(Source data)
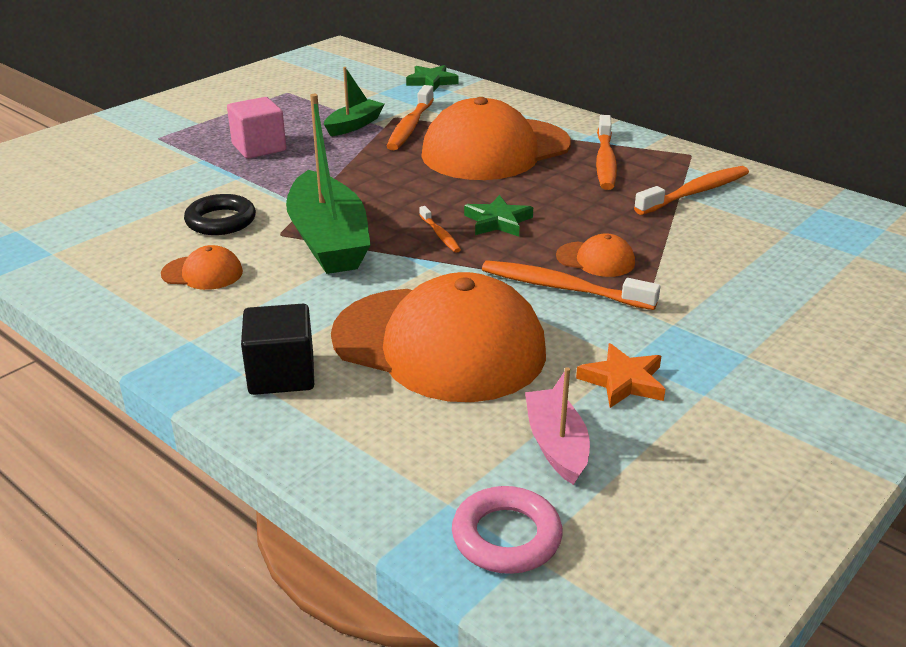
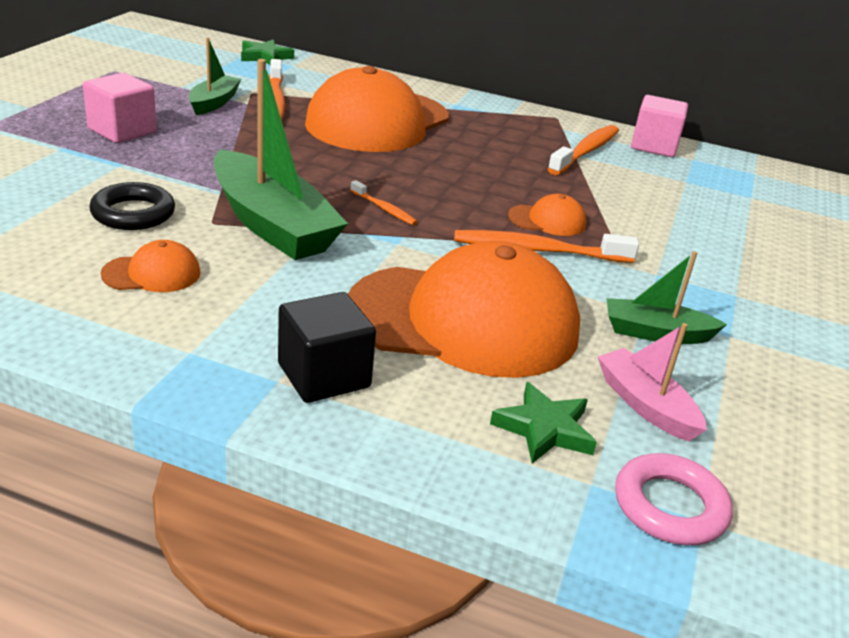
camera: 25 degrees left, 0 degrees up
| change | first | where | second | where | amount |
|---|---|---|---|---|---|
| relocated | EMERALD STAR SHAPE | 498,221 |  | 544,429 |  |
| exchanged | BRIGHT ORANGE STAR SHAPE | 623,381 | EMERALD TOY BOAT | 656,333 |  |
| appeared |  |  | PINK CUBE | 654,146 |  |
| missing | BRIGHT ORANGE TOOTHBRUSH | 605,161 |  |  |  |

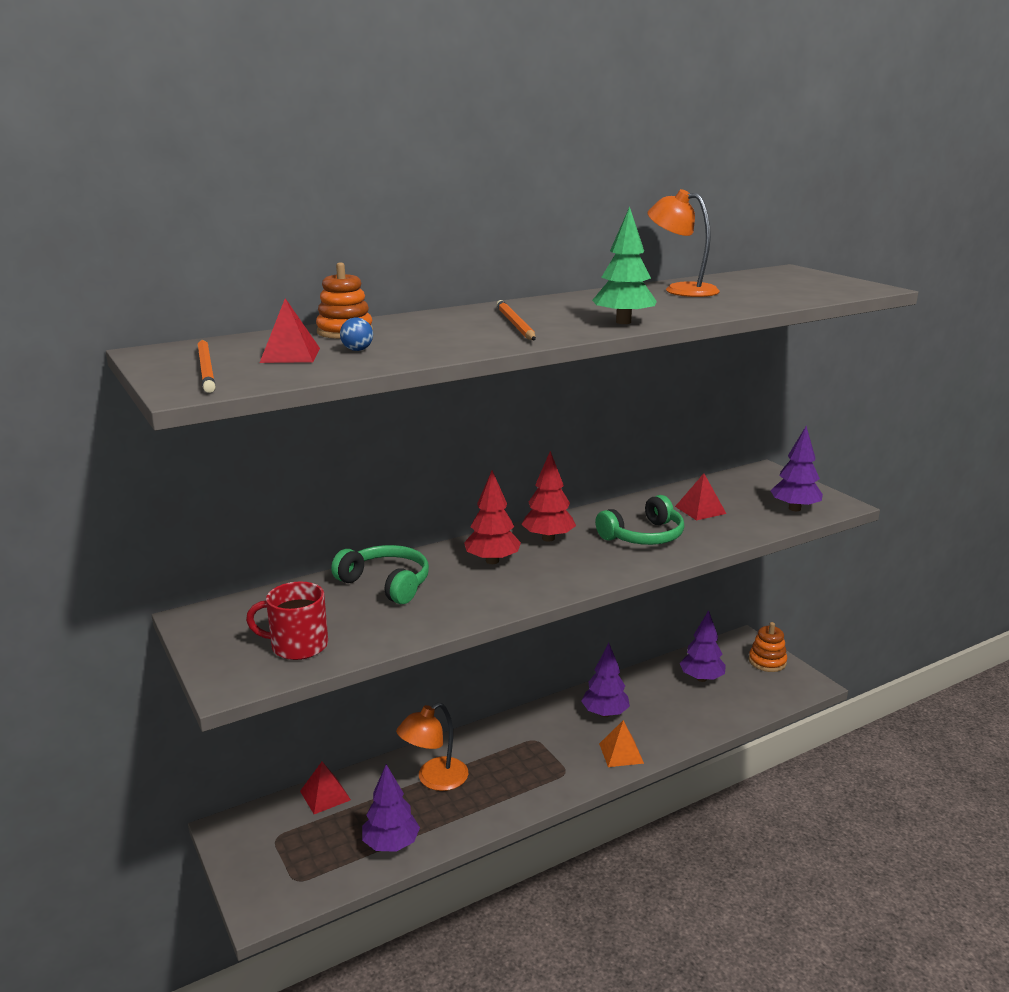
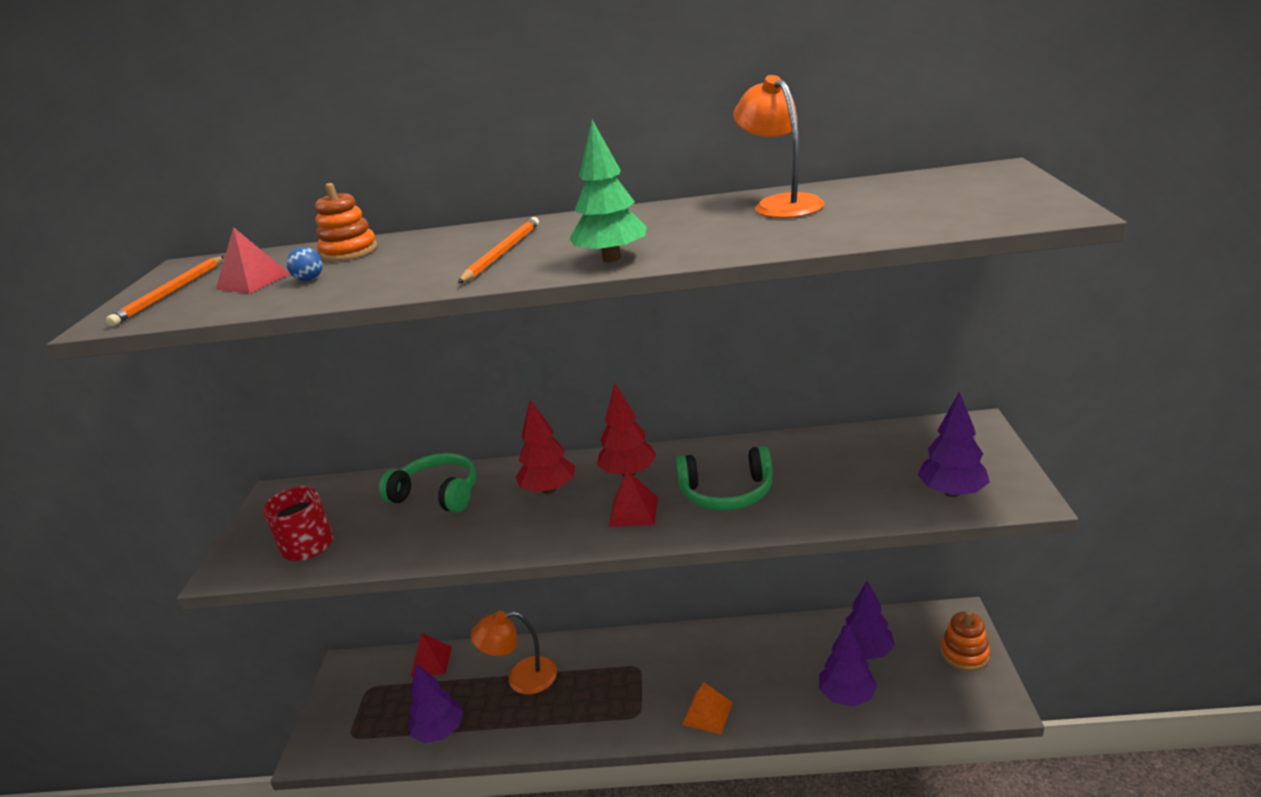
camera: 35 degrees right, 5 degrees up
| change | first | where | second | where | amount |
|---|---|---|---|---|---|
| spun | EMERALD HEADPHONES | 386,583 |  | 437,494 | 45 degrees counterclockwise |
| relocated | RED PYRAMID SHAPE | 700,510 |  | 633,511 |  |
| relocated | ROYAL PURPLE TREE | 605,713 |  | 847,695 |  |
(End Source data)
* Work to be completed
All lines above from the one containing "relocated | EMERALD" to the one containing "PINK CUBE |" must be repeated exactly, both lines included, and no others.

* Written answer
| relocated | EMERALD STAR SHAPE | 498,221 |  | 544,429 |  |
| exchanged | BRIGHT ORANGE STAR SHAPE | 623,381 | EMERALD TOY BOAT | 656,333 |  |
| appeared |  |  | PINK CUBE | 654,146 |  |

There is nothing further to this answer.